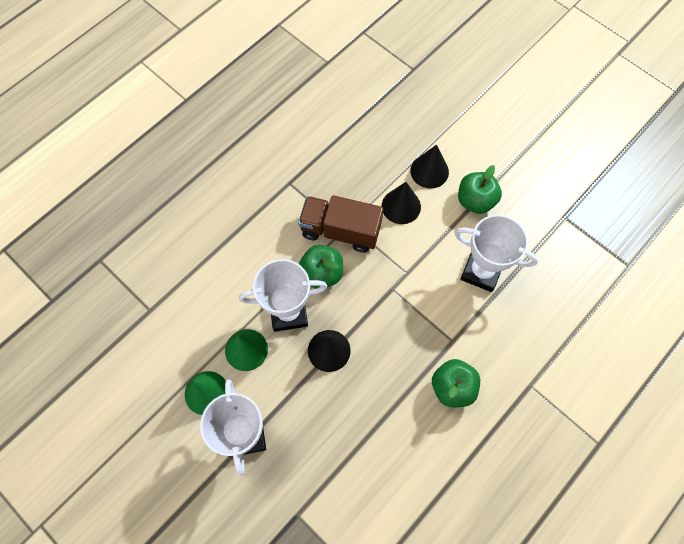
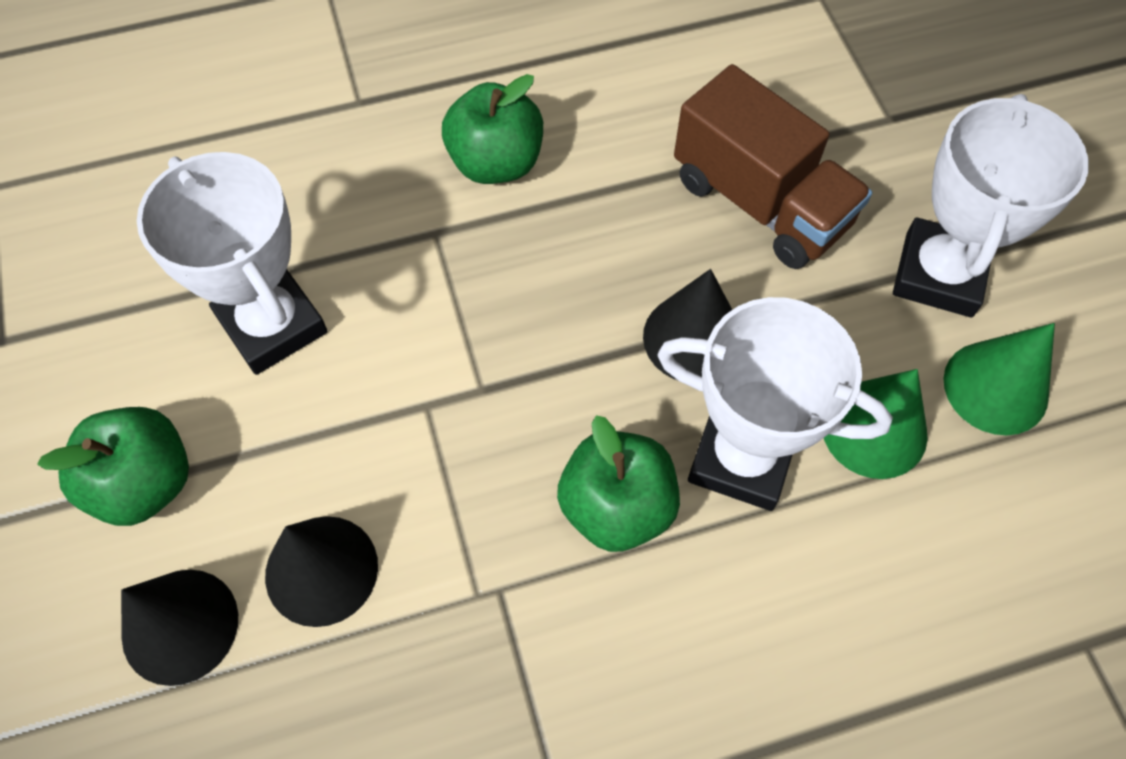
camera: 150 degrees left, 5 degrees down
(340, 231) = (510, 589): brown truck -> brown truck (760, 202)

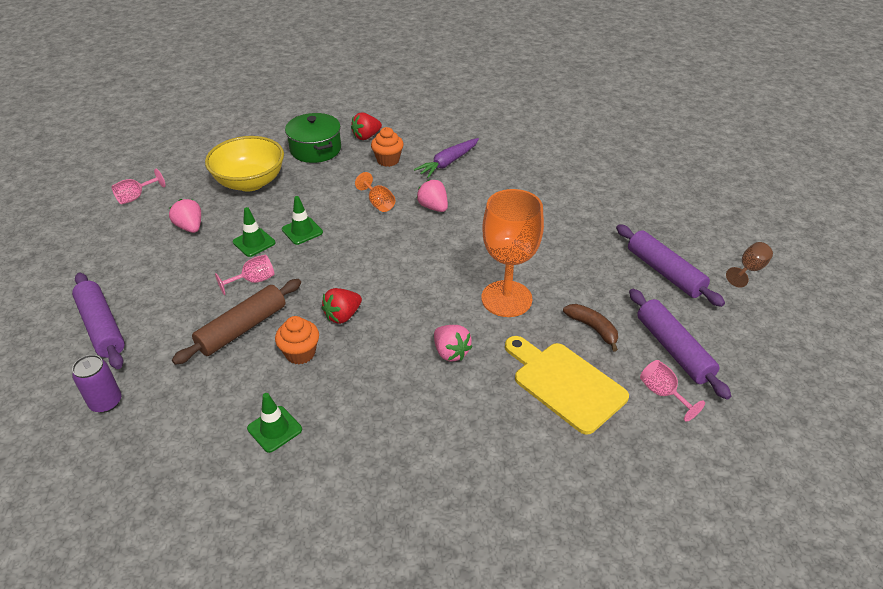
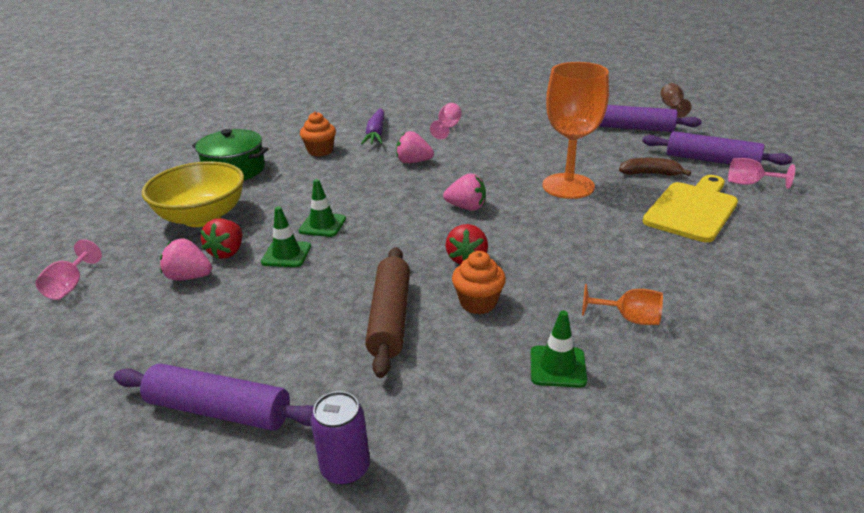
camera: 40 degrees left, 10 degrees down
(253, 281) = (337, 280): pink goblet -> pink goblet (447, 128)
(366, 136) = (272, 145): red strawberry -> red strawberry (227, 252)
(378, 203) = (361, 178): orange goblet -> orange goblet (629, 318)
(450, 352) = (591, 234): pink strawberry -> pink strawberry (466, 207)
(565, 383) = (692, 209): yellow cutting board -> yellow cutting board turned 120 degrees clockwise

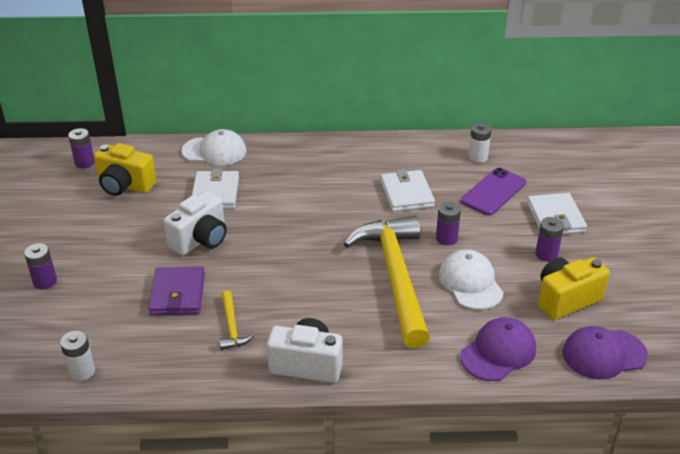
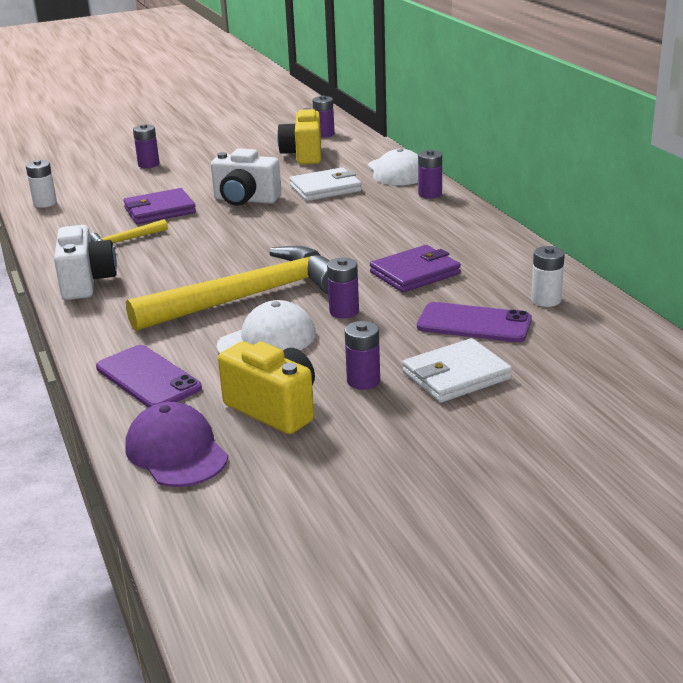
camera: 70 degrees right, 10 degrees down
(274, 149) = (430, 194): none -> purple battery
(406, 194) = (415, 273): white wallet -> purple wallet
(498, 352) = (148, 378): purple cap -> purple phone

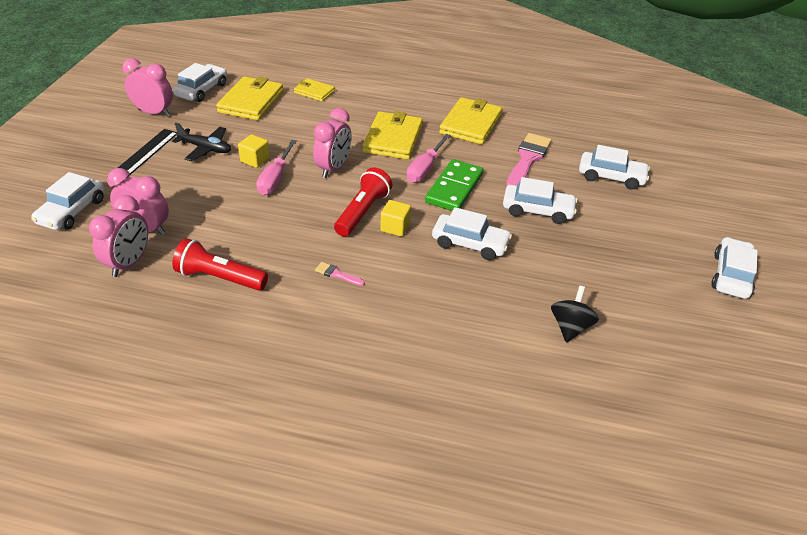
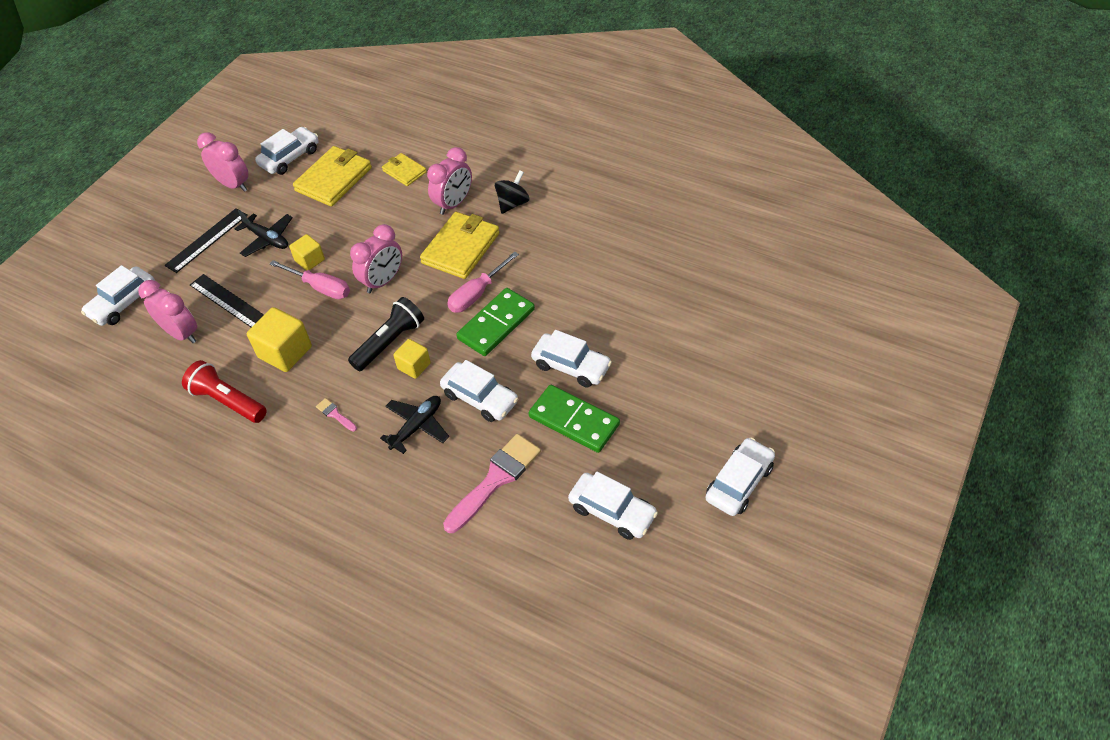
camera: 20 degrees right, 10 degrees up
(129, 263) = (155, 371): pink clock -> pink clock (453, 204)
(186, 199) = (228, 302): none -> black ruler
(262, 231) = (285, 352): none -> yellow cube
(275, 179) = (320, 288): pink screwdriver -> pink screwdriver turned 90 degrees counterclockwise
(362, 212) = (389, 342): red flashlight -> black flashlight
(422, 273) = (417, 426): none -> black plane
(470, 124) = (554, 237): yellow wallet -> none
(527, 160) = (594, 295): pink brush -> pink brush (495, 479)
(564, 249) = (574, 420): none -> green domino
(570, 327) = (533, 514): black spinning top -> black spinning top (513, 203)
(611, 177) = (677, 331): white car -> white car (612, 511)

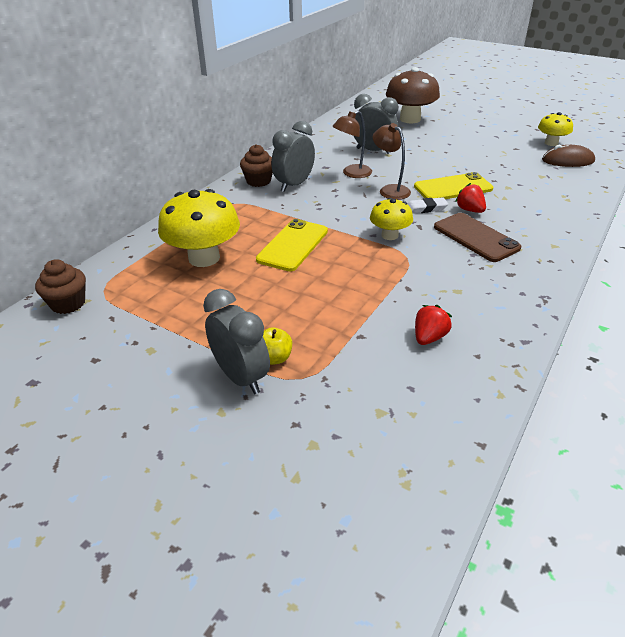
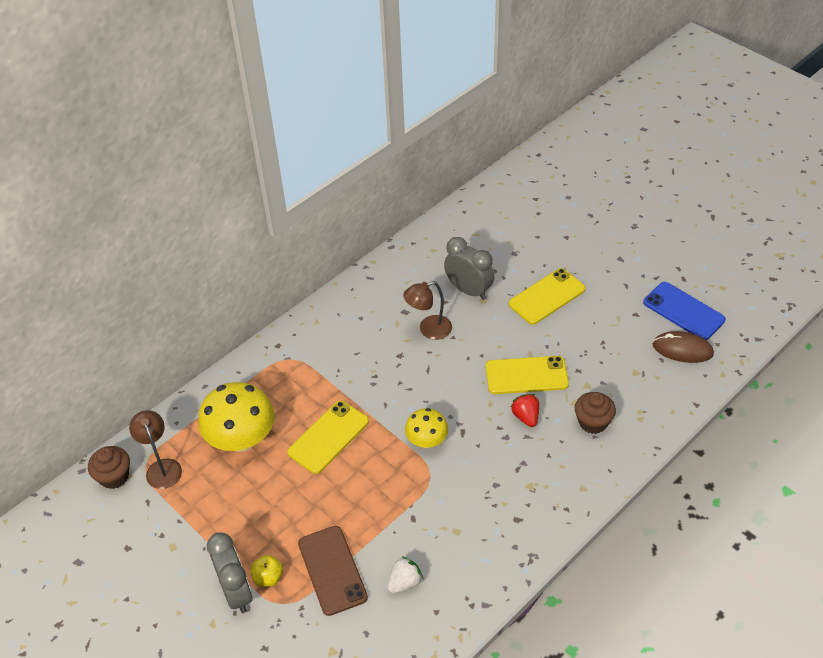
camera: 15 degrees right, 10 degrees up
(258, 181) = (326, 325): brown cupcake -> brown cupcake (593, 422)
(294, 185) = (360, 339): grey clock -> none
(390, 190) = (457, 366): brown lamp -> brown lamp (162, 467)
(410, 119) = (539, 231): brown mushroom -> none
(425, 208) = (481, 405): white eraser -> none
(429, 337) = (404, 582): red strawberry -> white strawberry
(439, 147) = (547, 296): none -> yellow phone
(476, 237) = (510, 460): brown phone -> brown phone (332, 570)
(551, 143) = (683, 311): yellow mushroom -> blue phone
──────
Among the records above, extract exactly the lines from the line with "camera: 15 degrees right, 10 degrees up" to the line with "(476, 237) = (510, 460): brown", both lines included, and leave out the rest.

### Task response
camera: 15 degrees right, 10 degrees up
(258, 181) = (326, 325): brown cupcake -> brown cupcake (593, 422)
(294, 185) = (360, 339): grey clock -> none
(390, 190) = (457, 366): brown lamp -> brown lamp (162, 467)
(410, 119) = (539, 231): brown mushroom -> none
(425, 208) = (481, 405): white eraser -> none
(429, 337) = (404, 582): red strawberry -> white strawberry
(439, 147) = (547, 296): none -> yellow phone
(476, 237) = (510, 460): brown phone -> brown phone (332, 570)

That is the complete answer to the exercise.